In your copy, reproduce each entry exactly and include no picture.

=== SUPPLIED RECORDS ===
+++
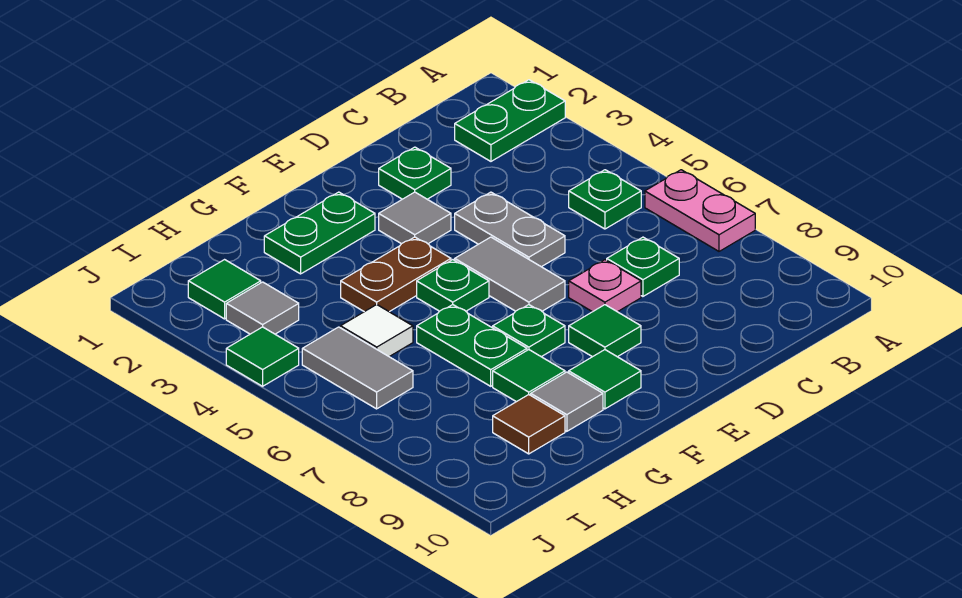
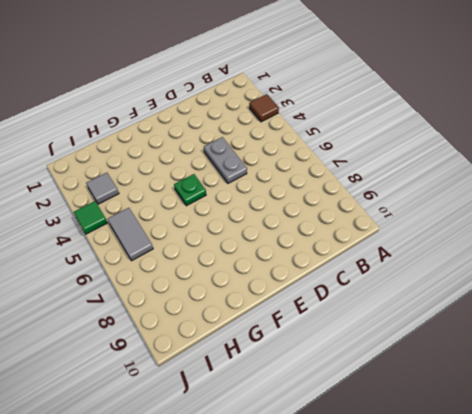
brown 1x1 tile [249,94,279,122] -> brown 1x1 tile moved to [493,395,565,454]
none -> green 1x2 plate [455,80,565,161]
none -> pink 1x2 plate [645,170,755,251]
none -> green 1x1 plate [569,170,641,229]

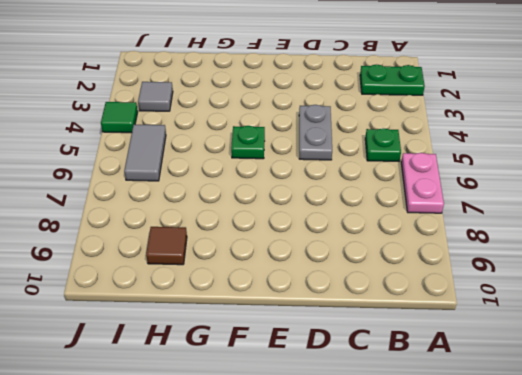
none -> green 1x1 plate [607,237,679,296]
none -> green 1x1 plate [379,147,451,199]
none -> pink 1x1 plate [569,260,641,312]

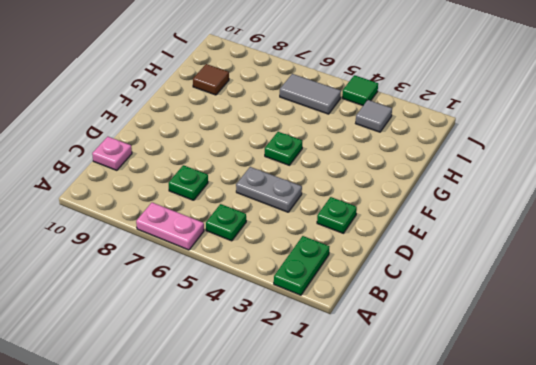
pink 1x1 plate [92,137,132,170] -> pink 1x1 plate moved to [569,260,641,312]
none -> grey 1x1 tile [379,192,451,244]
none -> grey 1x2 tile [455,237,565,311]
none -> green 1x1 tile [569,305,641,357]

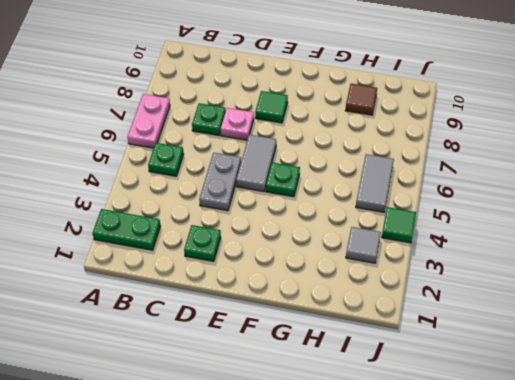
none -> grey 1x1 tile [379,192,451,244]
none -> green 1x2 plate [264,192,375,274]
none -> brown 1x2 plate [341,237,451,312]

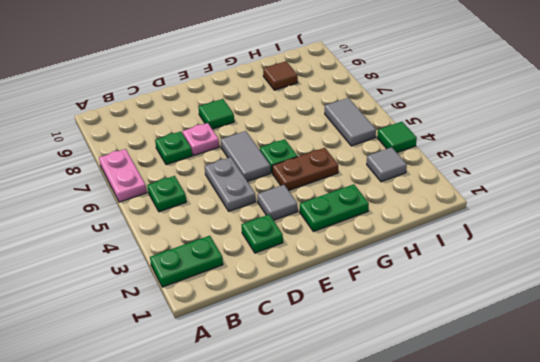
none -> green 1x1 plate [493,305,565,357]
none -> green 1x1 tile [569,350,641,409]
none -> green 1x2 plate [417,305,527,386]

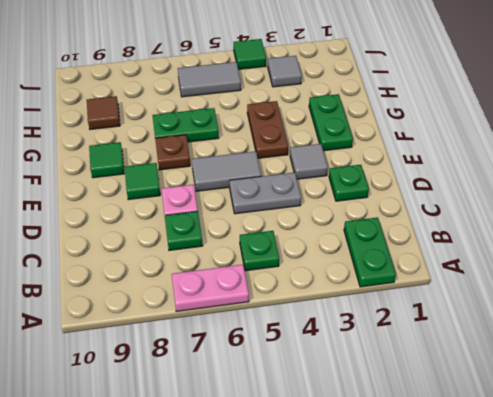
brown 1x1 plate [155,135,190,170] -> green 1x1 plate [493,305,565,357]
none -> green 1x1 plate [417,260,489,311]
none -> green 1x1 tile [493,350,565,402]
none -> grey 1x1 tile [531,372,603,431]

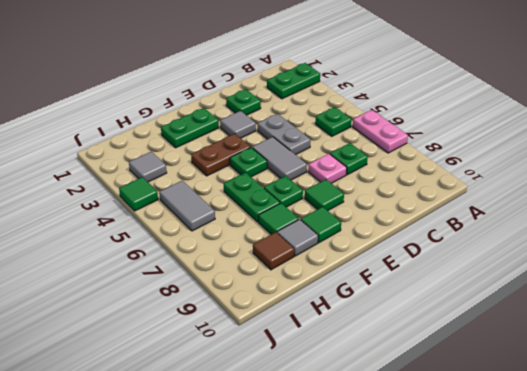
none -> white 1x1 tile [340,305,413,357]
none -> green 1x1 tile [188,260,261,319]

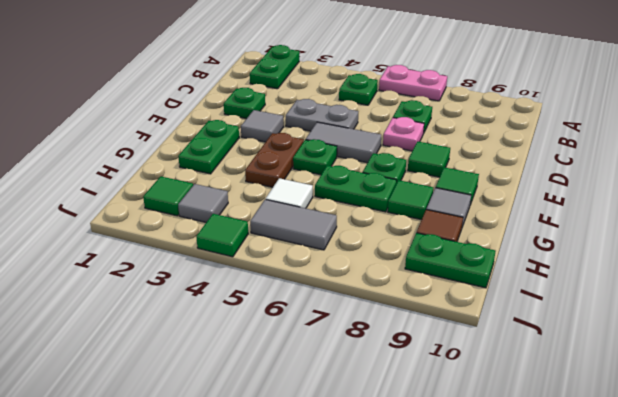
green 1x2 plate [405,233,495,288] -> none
+++
=== EXPECTED OUTPUT ===
brown 1x1 tile [249,94,279,122] -> brown 1x1 tile moved to [493,395,565,454]
none -> green 1x2 plate [455,80,565,161]
none -> pink 1x2 plate [645,170,755,251]
none -> green 1x1 plate [569,170,641,229]

none -> green 1x1 plate [607,237,679,296]
none -> green 1x1 plate [379,147,451,199]
none -> pink 1x1 plate [569,260,641,312]

pink 1x1 plate [92,137,132,170] -> pink 1x1 plate moved to [569,260,641,312]
none -> grey 1x1 tile [379,192,451,244]
none -> grey 1x2 tile [455,237,565,311]
none -> green 1x1 tile [569,305,641,357]

none -> grey 1x1 tile [379,192,451,244]
none -> green 1x2 plate [264,192,375,274]
none -> brown 1x2 plate [341,237,451,312]

none -> green 1x1 plate [493,305,565,357]
none -> green 1x1 tile [569,350,641,409]
none -> green 1x2 plate [417,305,527,386]

brown 1x1 plate [155,135,190,170] -> green 1x1 plate [493,305,565,357]
none -> green 1x1 plate [417,260,489,311]
none -> green 1x1 tile [493,350,565,402]
none -> grey 1x1 tile [531,372,603,431]

none -> white 1x1 tile [340,305,413,357]
none -> green 1x1 tile [188,260,261,319]

green 1x2 plate [405,233,495,288] -> none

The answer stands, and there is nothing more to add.